[DATA]

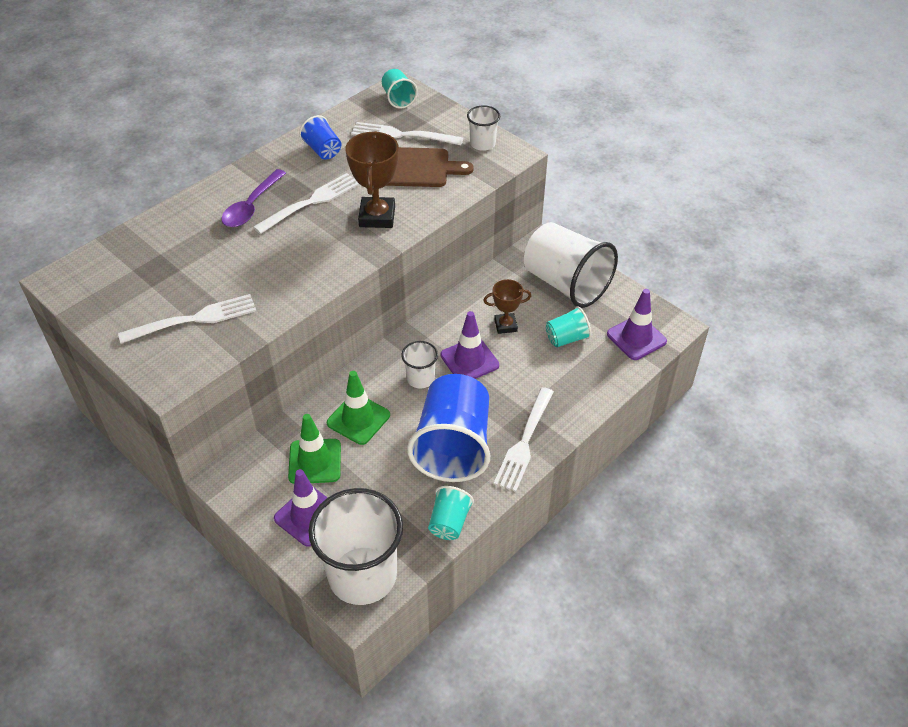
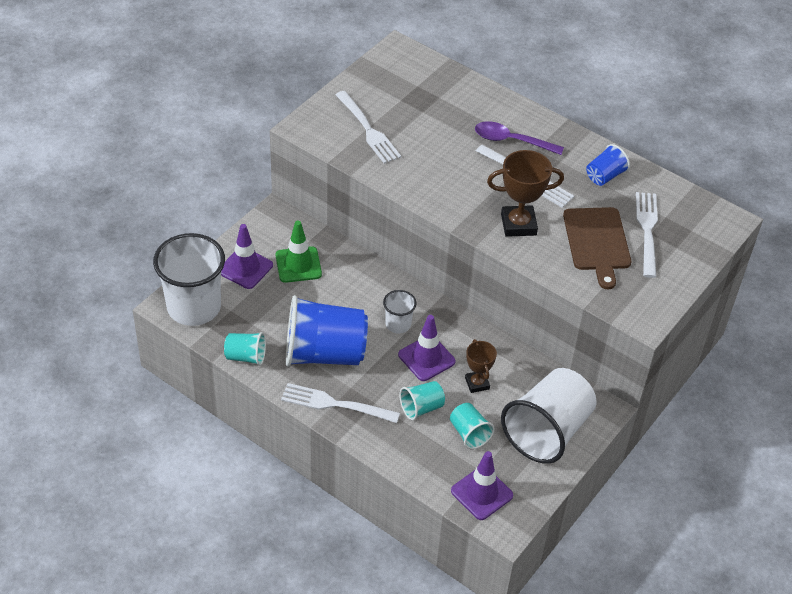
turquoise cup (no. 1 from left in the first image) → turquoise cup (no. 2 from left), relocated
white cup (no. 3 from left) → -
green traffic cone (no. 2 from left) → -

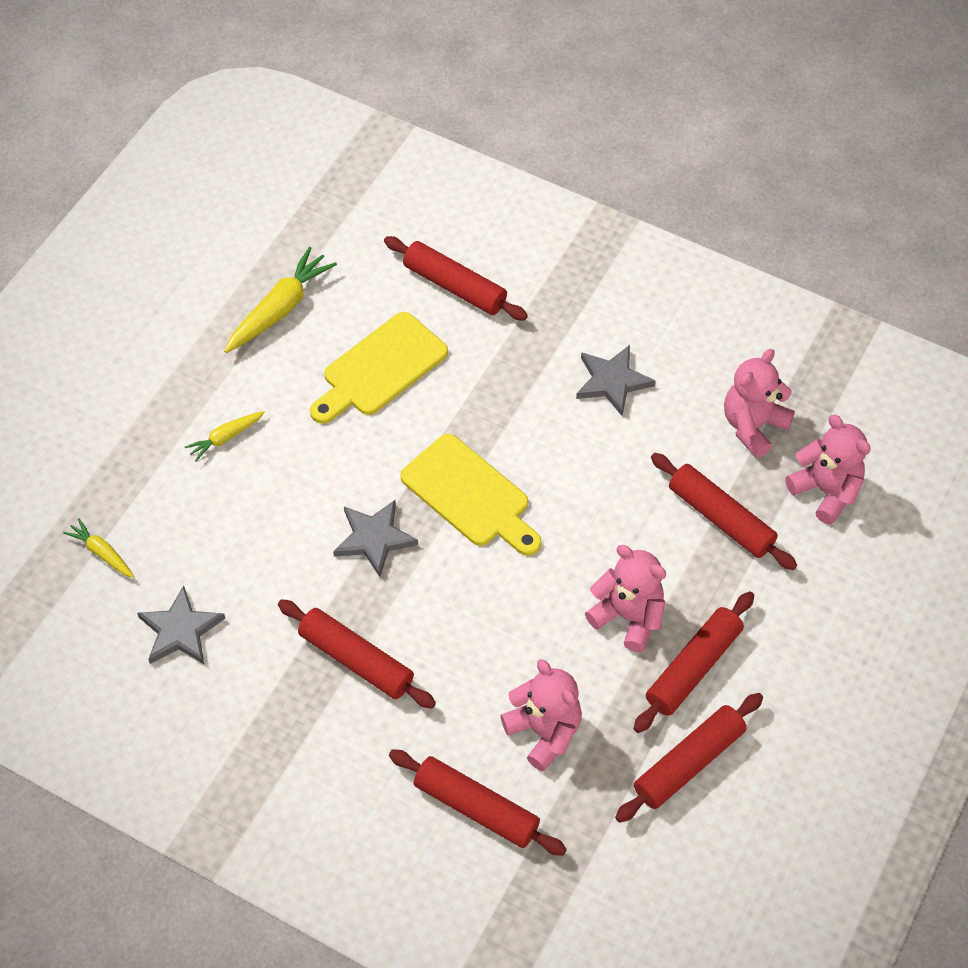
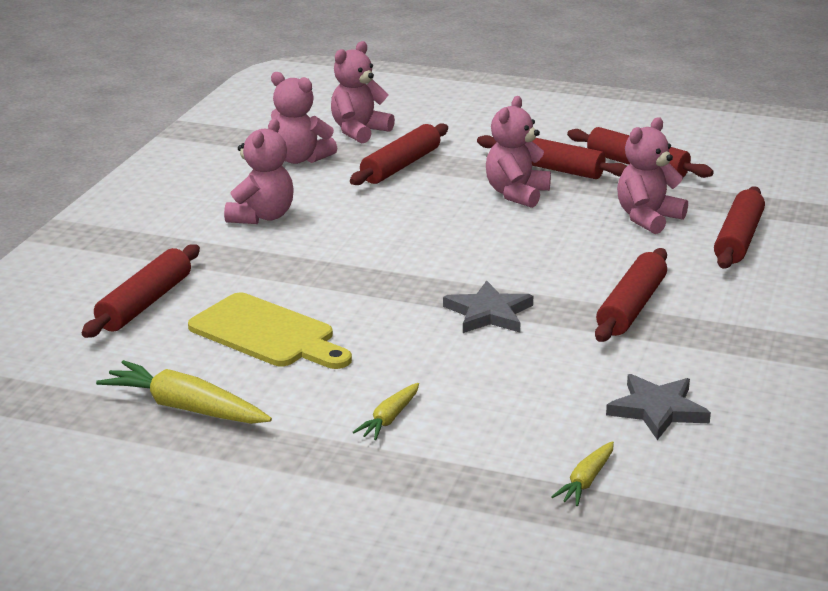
grey star (no. 3 from left) → pink teddy bear (no. 1 from left)
yellow carrot (no. 2 from left), 75 degrees clockwise
yellow cutting board (no. 2 from left) → -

[PROBLEM STATEMENT] Would you print all the entries again exactly, minus any pictures?

[WRITTEN REPLY]
turquoise cup (no. 1 from left in the first image) → turquoise cup (no. 2 from left), relocated
white cup (no. 3 from left) → -
green traffic cone (no. 2 from left) → -

grey star (no. 3 from left) → pink teddy bear (no. 1 from left)
yellow carrot (no. 2 from left), 75 degrees clockwise
yellow cutting board (no. 2 from left) → -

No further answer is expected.